[Provided data — start]

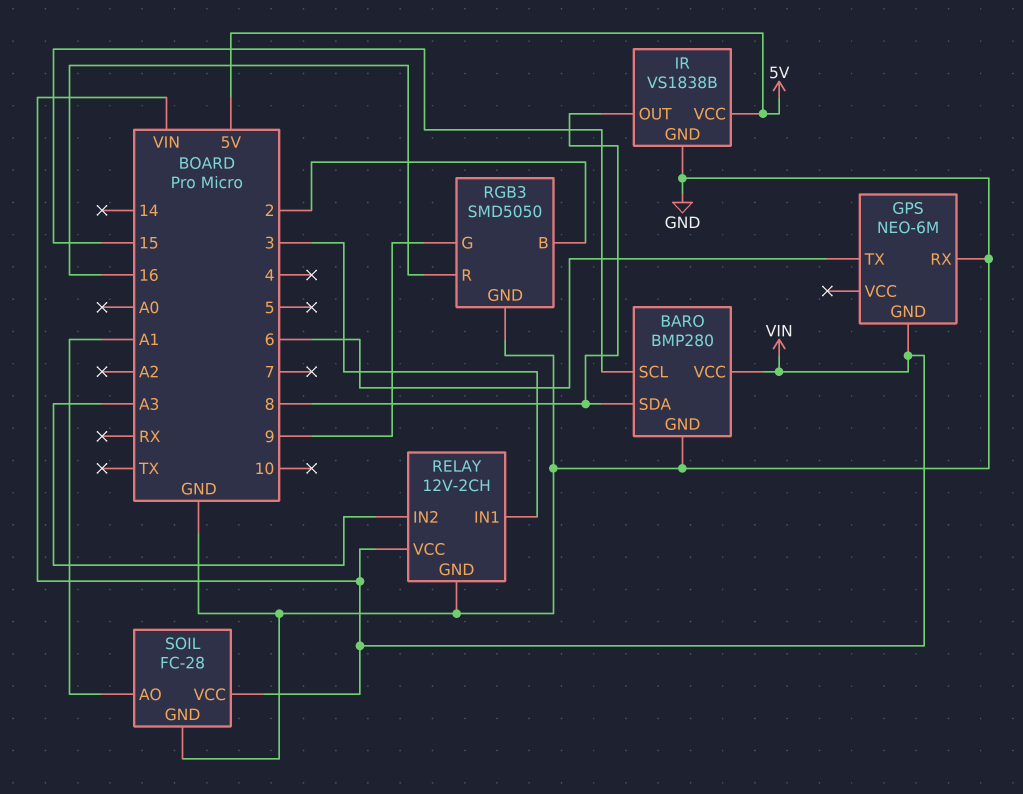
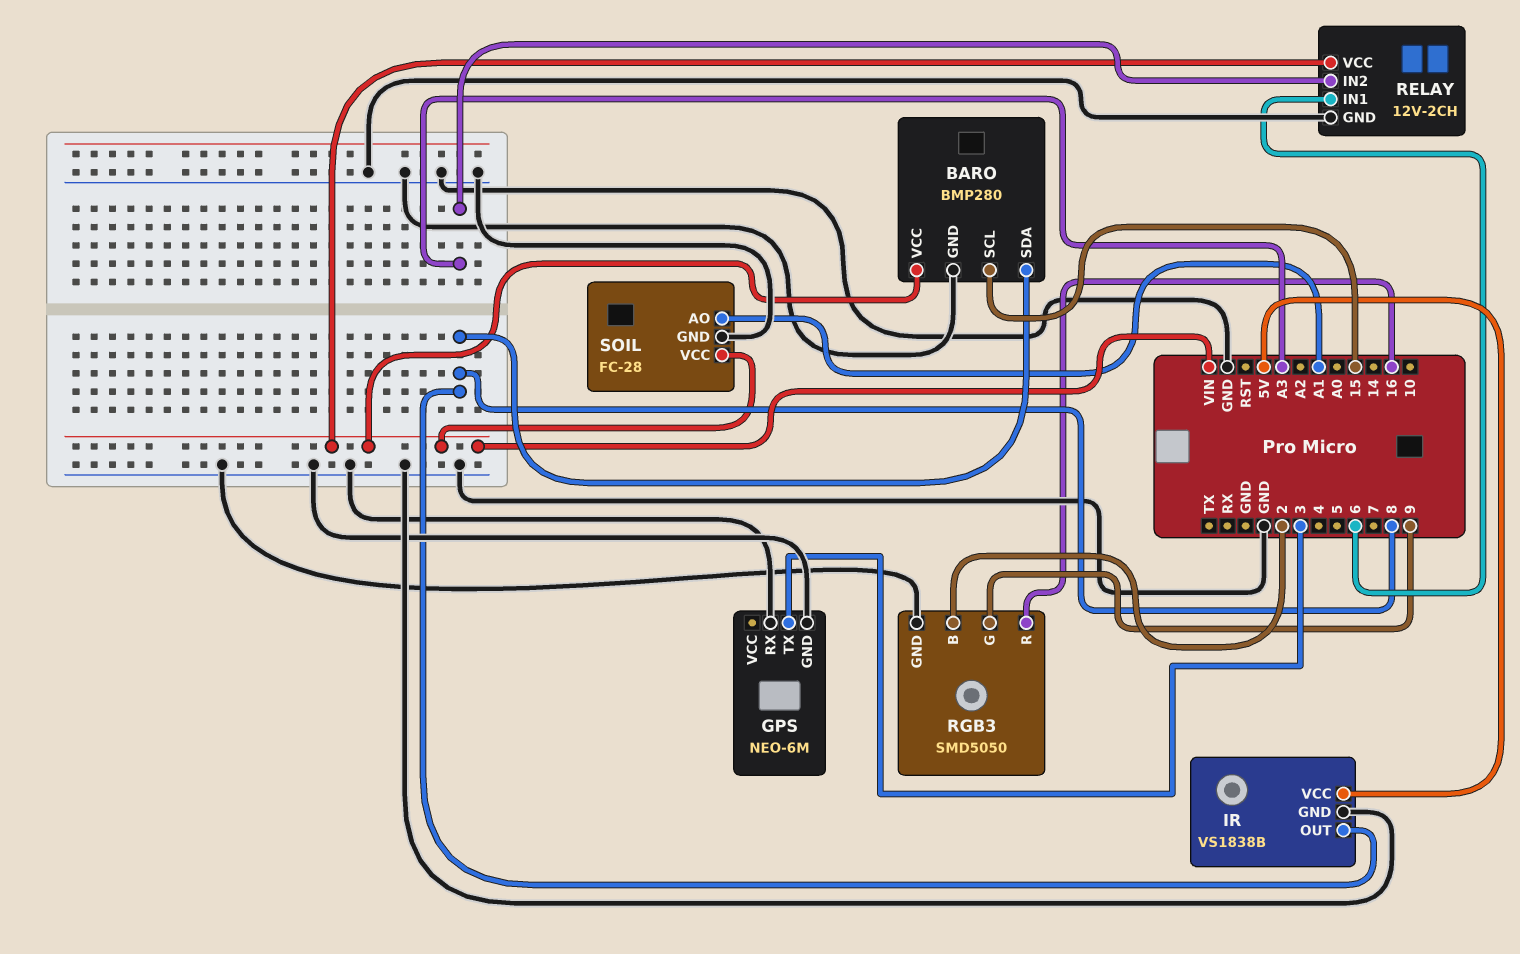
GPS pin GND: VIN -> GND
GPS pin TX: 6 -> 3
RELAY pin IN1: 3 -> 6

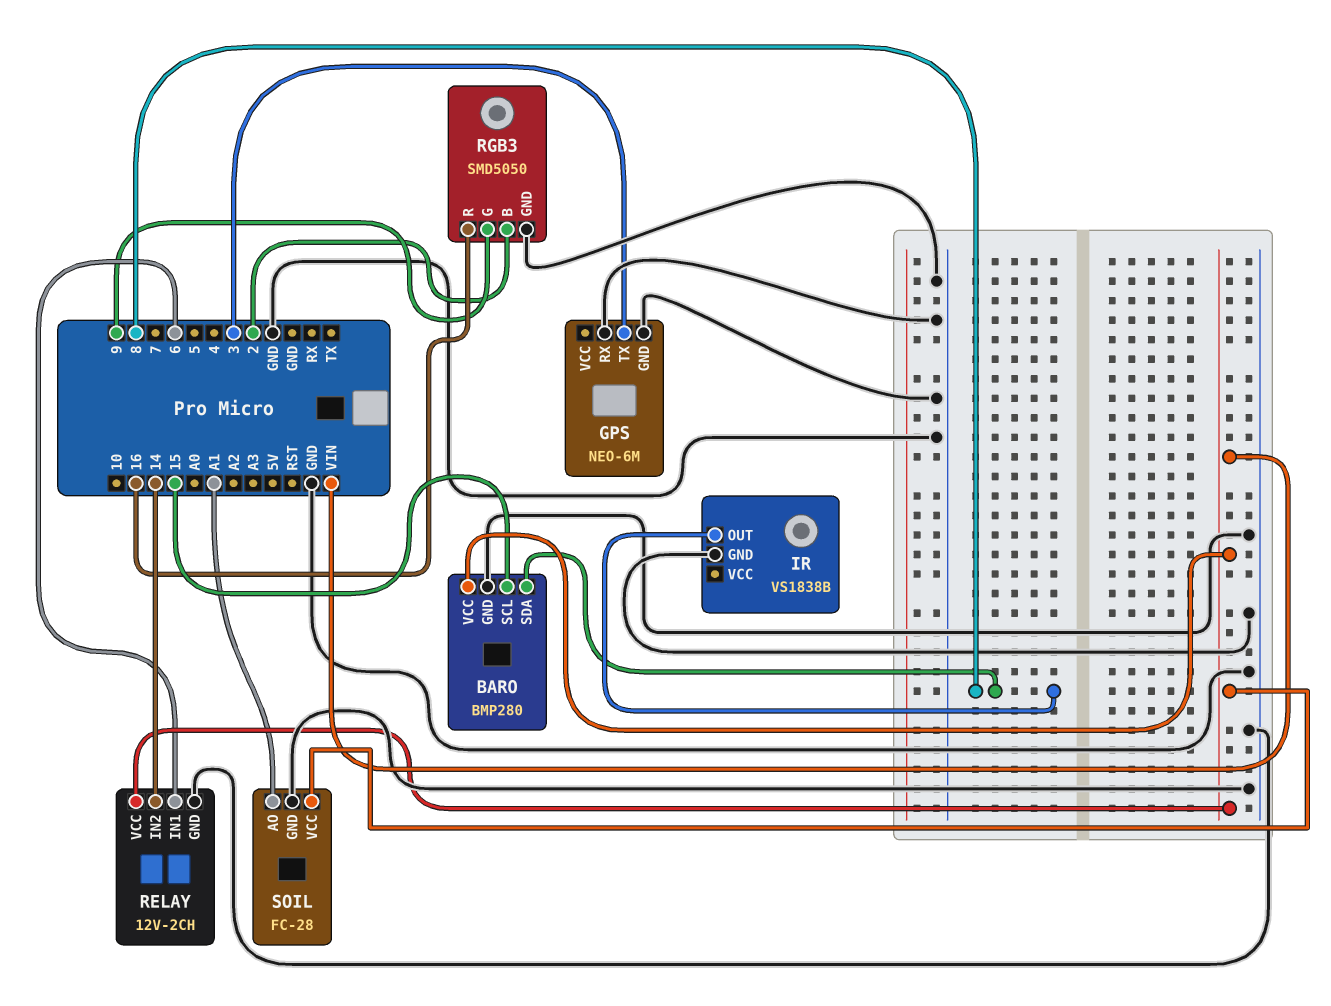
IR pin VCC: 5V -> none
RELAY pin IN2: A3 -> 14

[Provided data — finish]

=== What the exercise asks ===
Retype, please, exactly the lines that begin with the one containing "RELAY pin IN1: 3 -> 6" and end at the last line of the entries above, both included, leaving out pictures.

=== Answer to this exercise ===
RELAY pin IN1: 3 -> 6

IR pin VCC: 5V -> none
RELAY pin IN2: A3 -> 14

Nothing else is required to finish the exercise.